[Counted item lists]
---+---
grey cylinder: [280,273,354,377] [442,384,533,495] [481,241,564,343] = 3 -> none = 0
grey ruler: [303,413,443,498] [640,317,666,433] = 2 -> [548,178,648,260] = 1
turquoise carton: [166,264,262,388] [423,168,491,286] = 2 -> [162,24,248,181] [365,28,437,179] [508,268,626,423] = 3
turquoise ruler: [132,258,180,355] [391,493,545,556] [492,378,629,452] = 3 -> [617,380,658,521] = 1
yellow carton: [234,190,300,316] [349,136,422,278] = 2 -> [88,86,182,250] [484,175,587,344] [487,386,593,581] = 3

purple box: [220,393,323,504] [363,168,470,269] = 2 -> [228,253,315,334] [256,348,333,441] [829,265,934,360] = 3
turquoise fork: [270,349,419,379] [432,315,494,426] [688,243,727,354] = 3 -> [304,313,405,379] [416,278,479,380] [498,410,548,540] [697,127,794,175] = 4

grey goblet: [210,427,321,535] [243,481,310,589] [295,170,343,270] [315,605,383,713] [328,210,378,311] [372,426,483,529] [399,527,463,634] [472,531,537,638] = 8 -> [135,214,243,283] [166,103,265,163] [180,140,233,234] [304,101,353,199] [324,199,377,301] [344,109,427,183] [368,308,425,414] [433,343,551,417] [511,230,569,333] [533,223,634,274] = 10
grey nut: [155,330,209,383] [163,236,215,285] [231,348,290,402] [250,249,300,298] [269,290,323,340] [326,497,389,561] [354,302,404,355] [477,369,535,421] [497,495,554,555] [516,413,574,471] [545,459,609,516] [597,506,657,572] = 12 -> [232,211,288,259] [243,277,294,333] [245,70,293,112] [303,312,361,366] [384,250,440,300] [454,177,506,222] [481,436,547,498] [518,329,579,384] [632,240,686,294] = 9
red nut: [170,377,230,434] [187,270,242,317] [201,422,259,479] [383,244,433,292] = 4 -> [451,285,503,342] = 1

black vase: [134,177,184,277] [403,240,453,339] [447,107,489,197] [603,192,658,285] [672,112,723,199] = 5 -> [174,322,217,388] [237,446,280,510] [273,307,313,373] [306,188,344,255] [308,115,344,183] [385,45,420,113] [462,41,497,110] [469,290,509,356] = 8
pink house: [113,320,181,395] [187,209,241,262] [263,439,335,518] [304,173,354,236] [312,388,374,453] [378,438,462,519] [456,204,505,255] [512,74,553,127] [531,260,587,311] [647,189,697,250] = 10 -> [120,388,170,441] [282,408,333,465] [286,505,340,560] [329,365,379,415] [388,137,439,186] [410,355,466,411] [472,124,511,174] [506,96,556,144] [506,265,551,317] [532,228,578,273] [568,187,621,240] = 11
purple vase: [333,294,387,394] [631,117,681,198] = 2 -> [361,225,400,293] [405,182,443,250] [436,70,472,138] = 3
---+---
The answer must be a verbatim transcription of the entries above, from the first line through the line that contains "purple box: [220,393,323,504]", and nothing more.

grey cylinder: [280,273,354,377] [442,384,533,495] [481,241,564,343] = 3 -> none = 0
grey ruler: [303,413,443,498] [640,317,666,433] = 2 -> [548,178,648,260] = 1
turquoise carton: [166,264,262,388] [423,168,491,286] = 2 -> [162,24,248,181] [365,28,437,179] [508,268,626,423] = 3
turquoise ruler: [132,258,180,355] [391,493,545,556] [492,378,629,452] = 3 -> [617,380,658,521] = 1
yellow carton: [234,190,300,316] [349,136,422,278] = 2 -> [88,86,182,250] [484,175,587,344] [487,386,593,581] = 3

purple box: [220,393,323,504] [363,168,470,269] = 2 -> [228,253,315,334] [256,348,333,441] [829,265,934,360] = 3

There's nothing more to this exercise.